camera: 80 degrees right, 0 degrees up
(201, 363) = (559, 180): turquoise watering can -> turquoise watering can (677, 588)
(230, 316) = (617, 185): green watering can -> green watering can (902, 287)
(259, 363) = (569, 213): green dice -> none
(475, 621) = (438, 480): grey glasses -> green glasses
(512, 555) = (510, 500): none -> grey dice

### What to produce
Extract, exactly, the lines above that begin at the line containing "(475, 621) = (438, 480): grey" and end at the final line of the records; add no other text.

### Output for this task
(475, 621) = (438, 480): grey glasses -> green glasses
(512, 555) = (510, 500): none -> grey dice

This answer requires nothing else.